■ DATA SUPPLIED ■
BEGIN
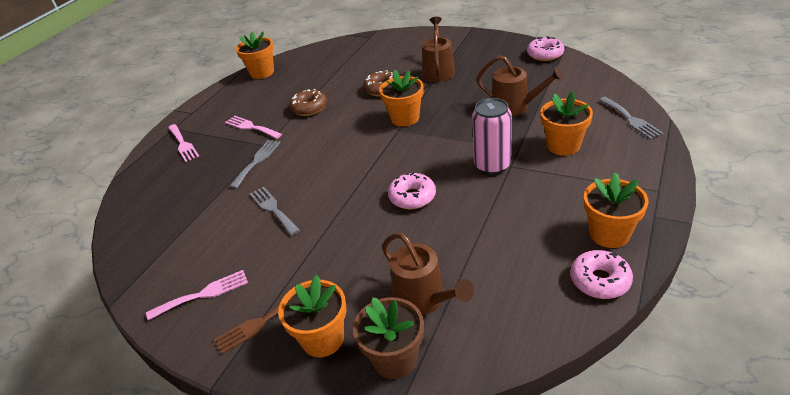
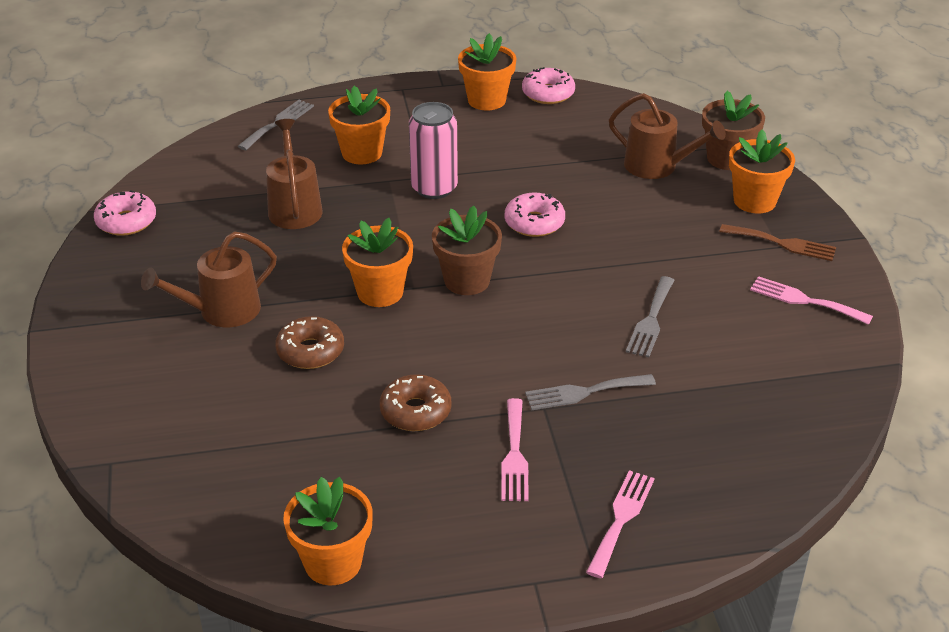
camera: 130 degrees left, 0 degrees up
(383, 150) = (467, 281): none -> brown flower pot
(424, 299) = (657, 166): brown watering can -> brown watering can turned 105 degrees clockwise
END
BEGIN
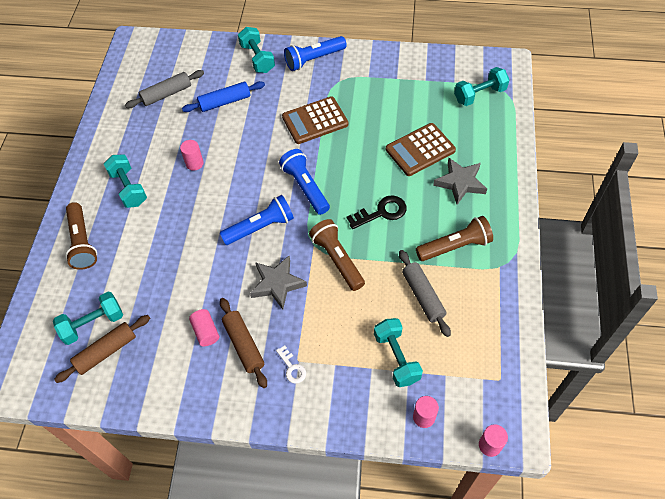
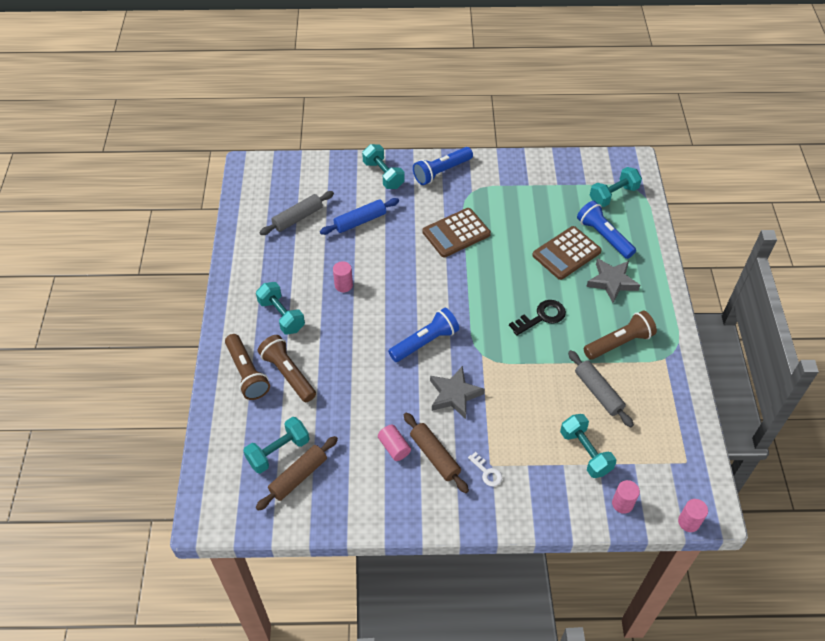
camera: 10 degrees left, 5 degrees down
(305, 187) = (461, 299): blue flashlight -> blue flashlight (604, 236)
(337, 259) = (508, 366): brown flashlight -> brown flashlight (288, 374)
END
■ EXERCISE OBJECTIVE ■
Return only the part of the records above that opens with the line containing "camera: 130 degrees left, 0 degrees up" and closes with the line containing "(424, 299) = (657, 166): brown", ends included.

■ SOLUTION ■
camera: 130 degrees left, 0 degrees up
(383, 150) = (467, 281): none -> brown flower pot
(424, 299) = (657, 166): brown watering can -> brown watering can turned 105 degrees clockwise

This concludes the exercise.